Exercise objective: Give the records again exactly. Pictures do not belong in the copy.

Segment Start: Listed entries

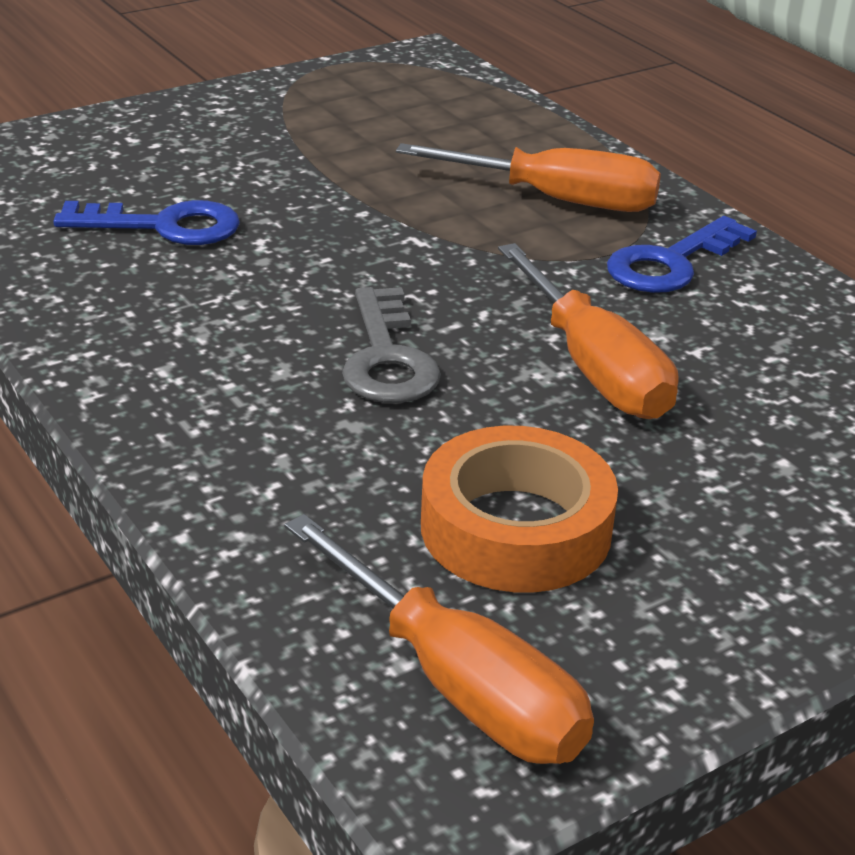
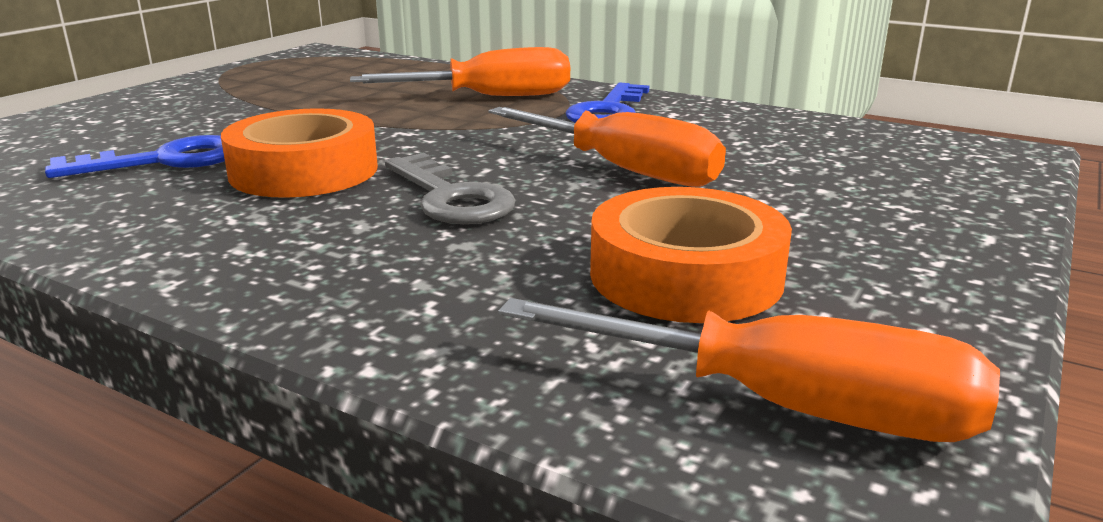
camera: 25 degrees left, 10 degrees down
(279, 278) = (304, 171): none -> orange tape

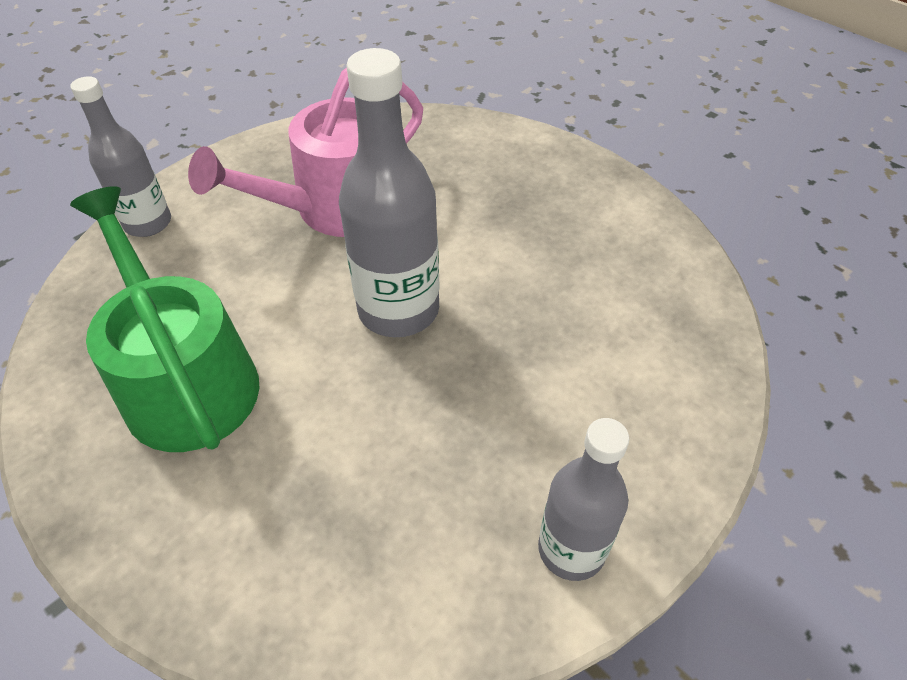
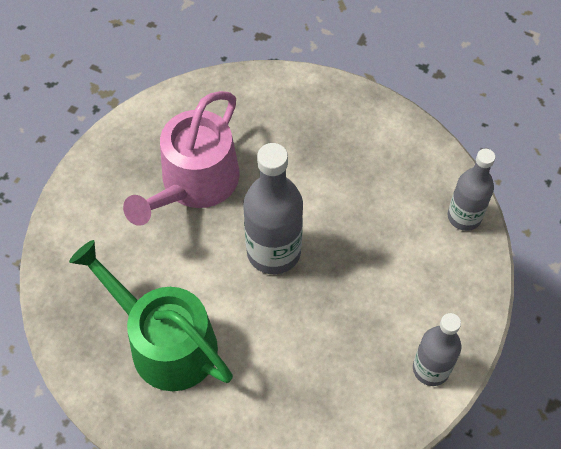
camera: 20 degrees left, 10 degrees up
(148, 223) = (66, 236): grey bottle -> grey bottle (464, 217)

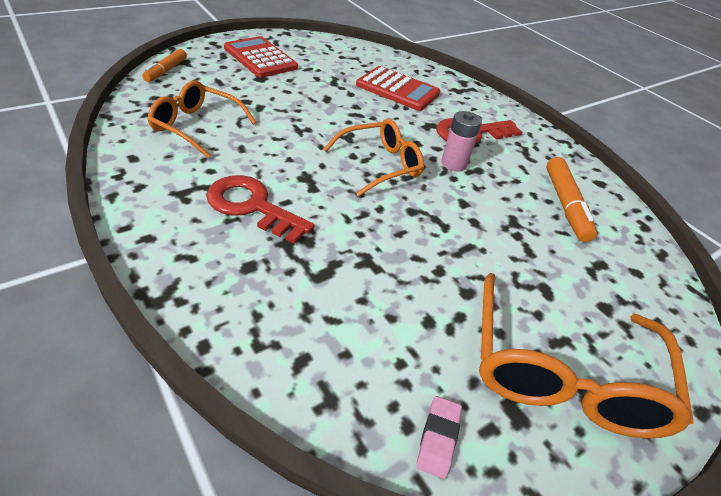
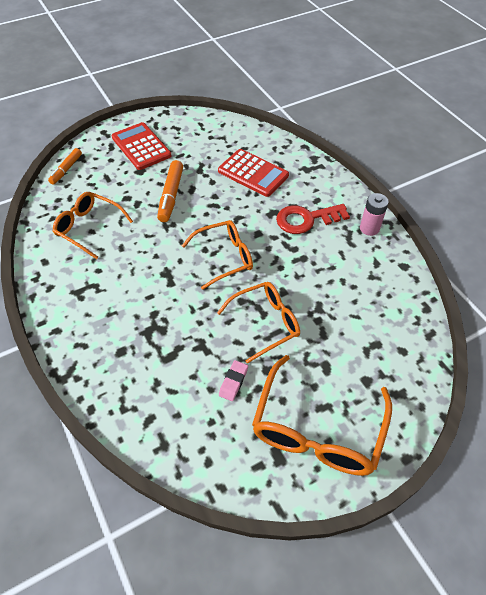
camera: 10 degrees right, 10 degrees up
(252, 206) = (125, 301): red key -> none
(438, 438) = (225, 470): pink eraser -> pink eraser (233, 382)
(449, 237) = (265, 323): none -> orange glasses
(453, 164) = (284, 253): pink battery -> pink battery (369, 228)
(565, 205) = (366, 290): orange marker -> orange marker (171, 196)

Segment End: Listed entries

Expected output:
camera: 25 degrees left, 10 degrees down
(279, 278) = (304, 171): none -> orange tape

camera: 20 degrees left, 10 degrees up
(148, 223) = (66, 236): grey bottle -> grey bottle (464, 217)

camera: 10 degrees right, 10 degrees up
(252, 206) = (125, 301): red key -> none
(438, 438) = (225, 470): pink eraser -> pink eraser (233, 382)
(449, 237) = (265, 323): none -> orange glasses
(453, 164) = (284, 253): pink battery -> pink battery (369, 228)
(565, 205) = (366, 290): orange marker -> orange marker (171, 196)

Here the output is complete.